#### [About this exercise]
Begin the copy at the line that contains "(582, 272) = (321, 206): green", end it at the last line of the entries below, keep every word exact, and include no pictures.

Coordinate-based object records
== Segment start ==
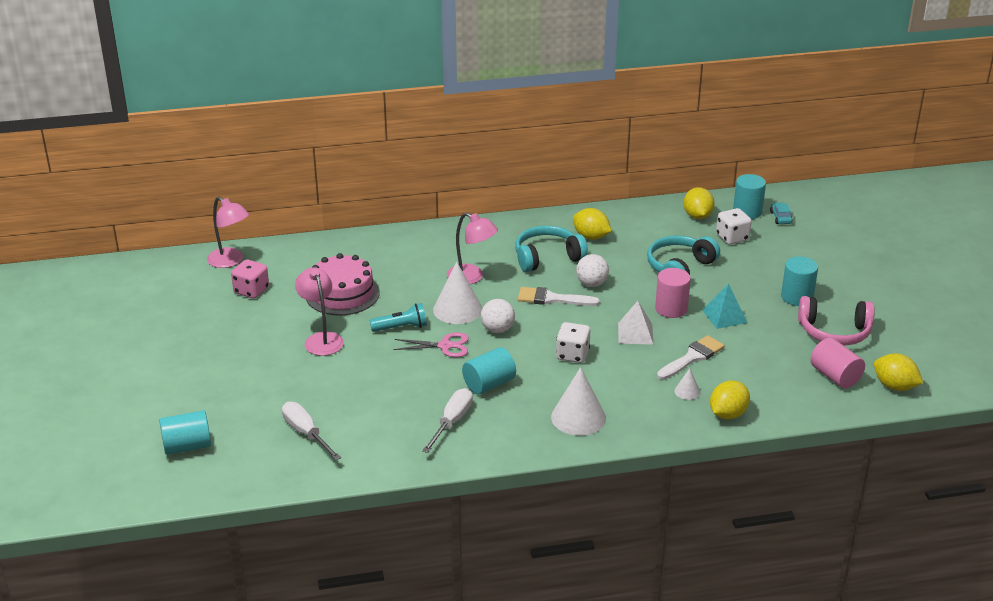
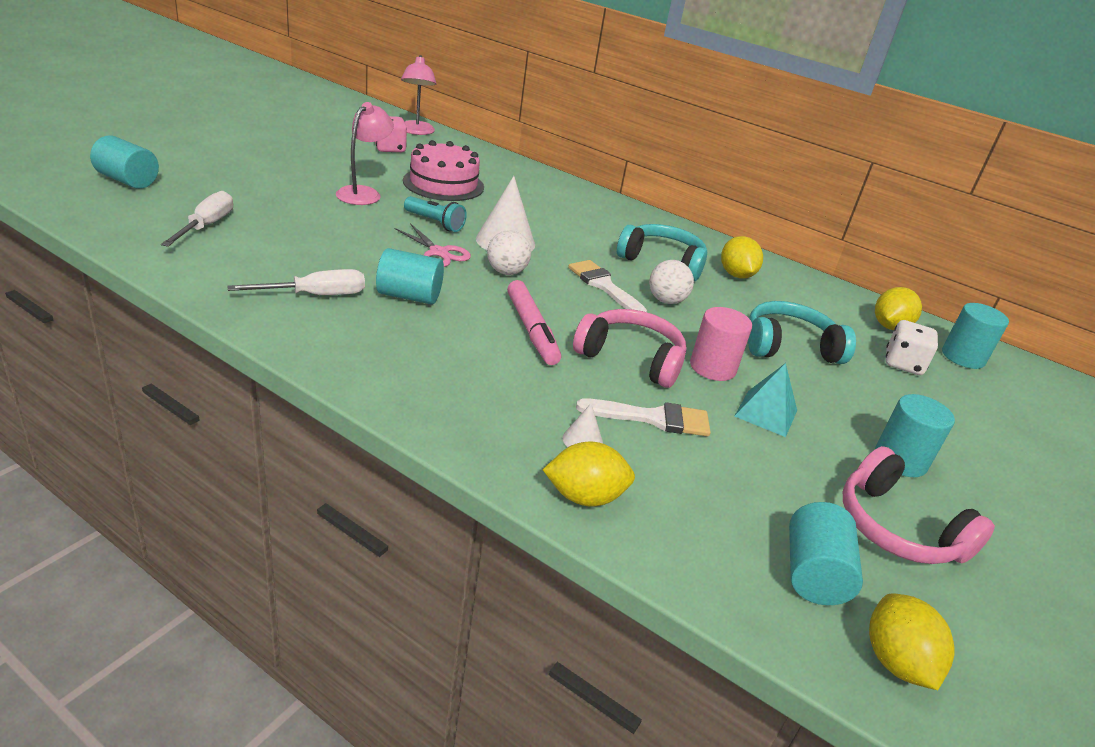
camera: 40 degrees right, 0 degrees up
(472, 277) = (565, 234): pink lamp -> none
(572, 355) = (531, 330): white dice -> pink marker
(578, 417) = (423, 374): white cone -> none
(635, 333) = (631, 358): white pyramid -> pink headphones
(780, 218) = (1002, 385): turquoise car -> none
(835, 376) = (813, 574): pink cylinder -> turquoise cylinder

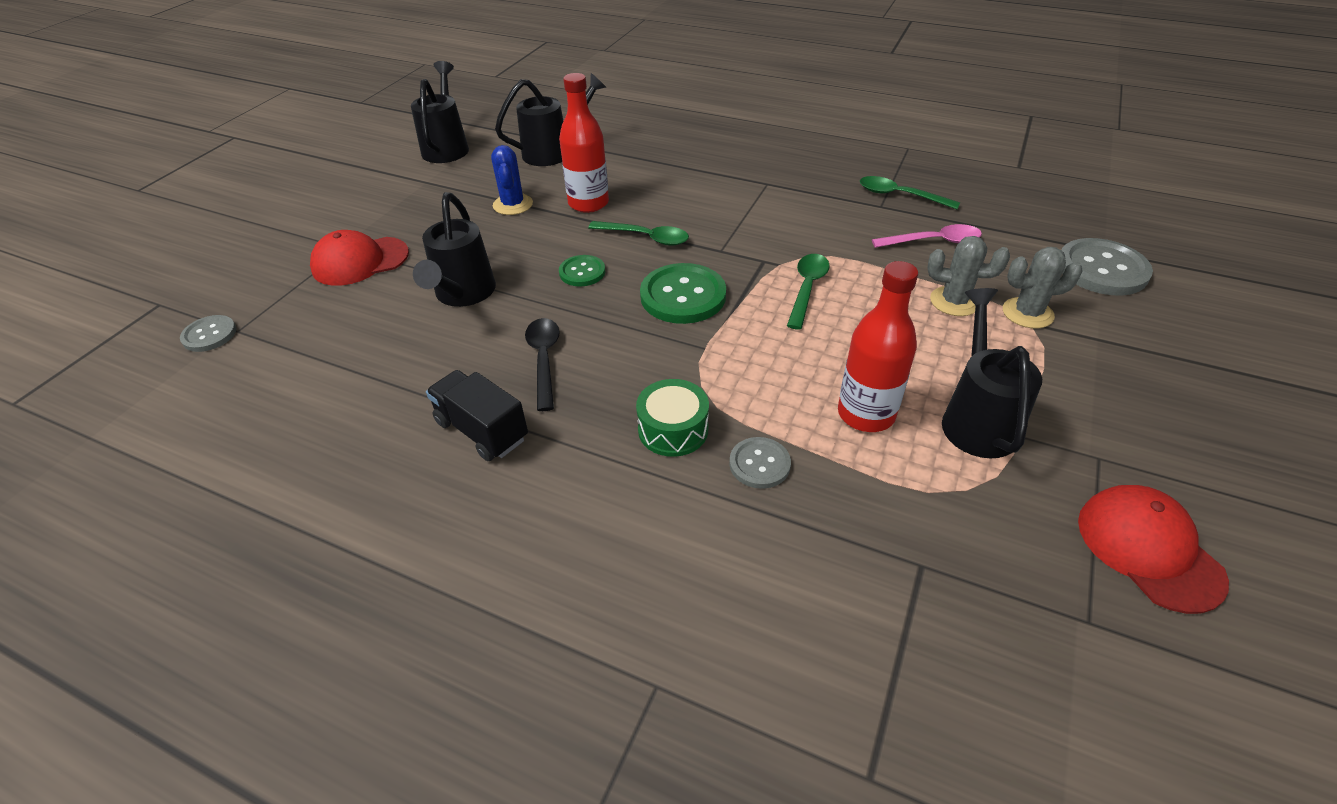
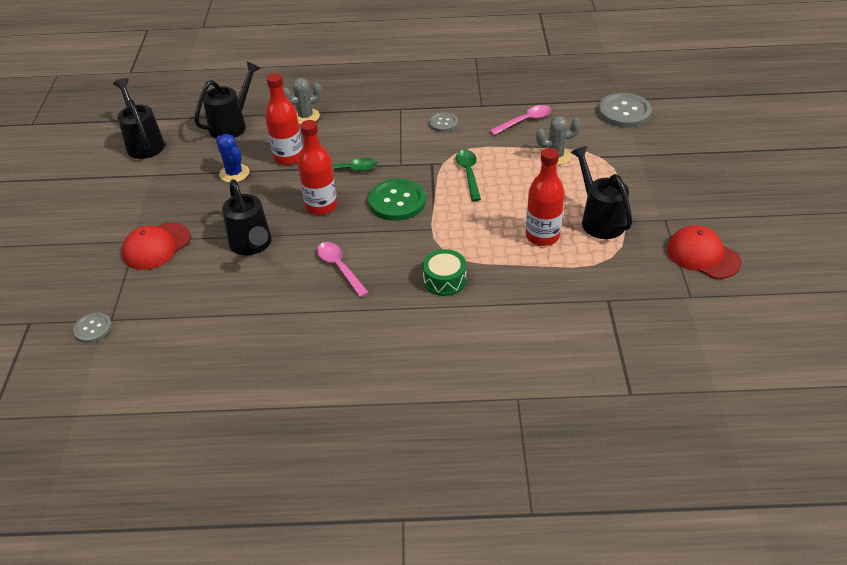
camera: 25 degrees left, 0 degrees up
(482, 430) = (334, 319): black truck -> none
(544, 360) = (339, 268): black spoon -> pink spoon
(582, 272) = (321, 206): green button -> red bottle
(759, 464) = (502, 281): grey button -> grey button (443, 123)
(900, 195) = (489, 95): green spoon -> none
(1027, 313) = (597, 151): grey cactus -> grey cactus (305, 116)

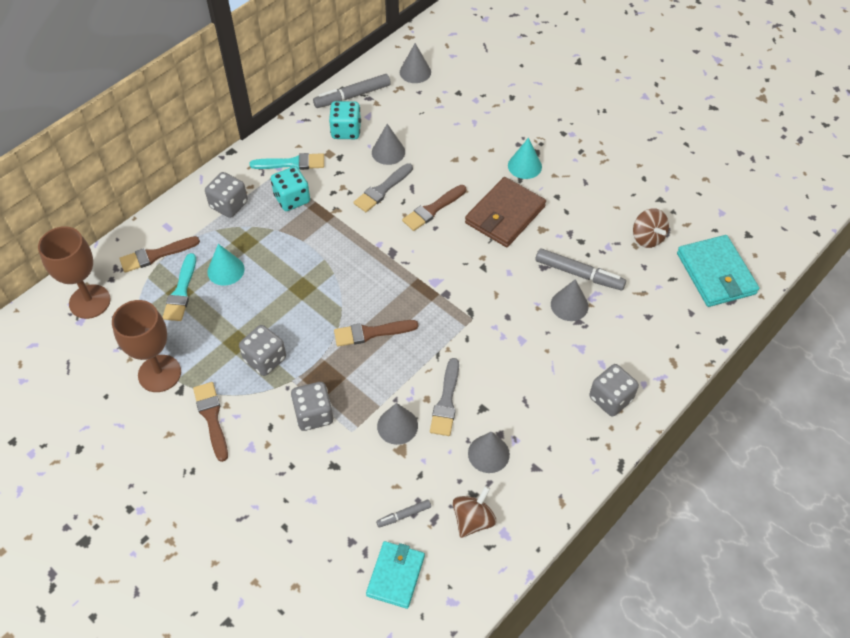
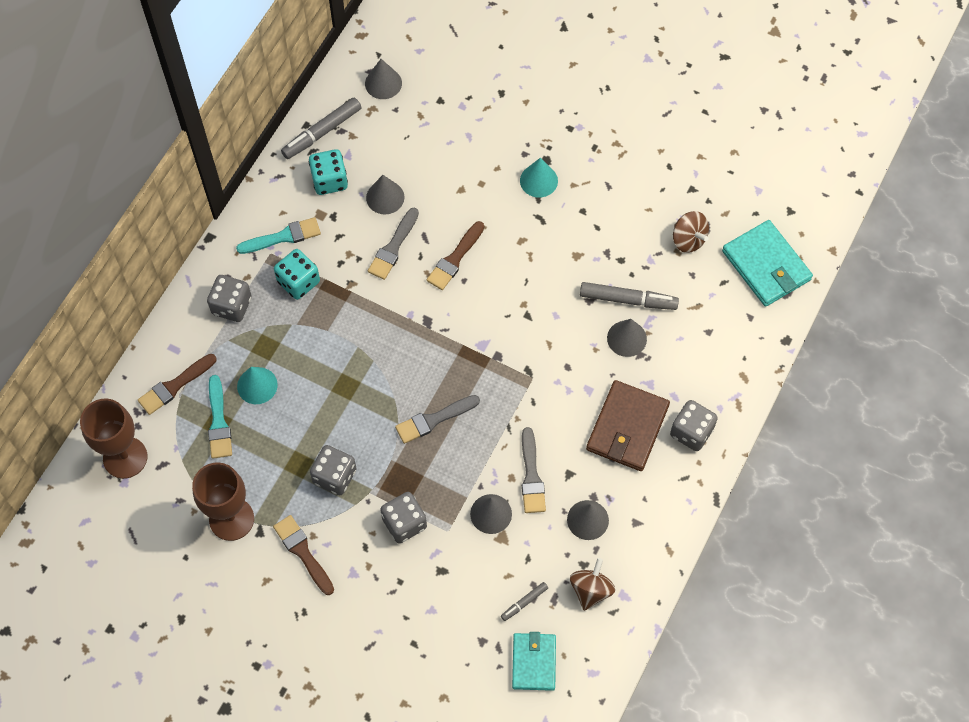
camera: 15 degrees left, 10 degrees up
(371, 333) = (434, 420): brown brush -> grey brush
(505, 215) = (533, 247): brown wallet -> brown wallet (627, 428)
== Segment end ==
#### [Written solution]
(582, 272) = (321, 206): green button -> red bottle
(759, 464) = (502, 281): grey button -> grey button (443, 123)
(900, 195) = (489, 95): green spoon -> none
(1027, 313) = (597, 151): grey cactus -> grey cactus (305, 116)

camera: 15 degrees left, 10 degrees up
(371, 333) = (434, 420): brown brush -> grey brush
(505, 215) = (533, 247): brown wallet -> brown wallet (627, 428)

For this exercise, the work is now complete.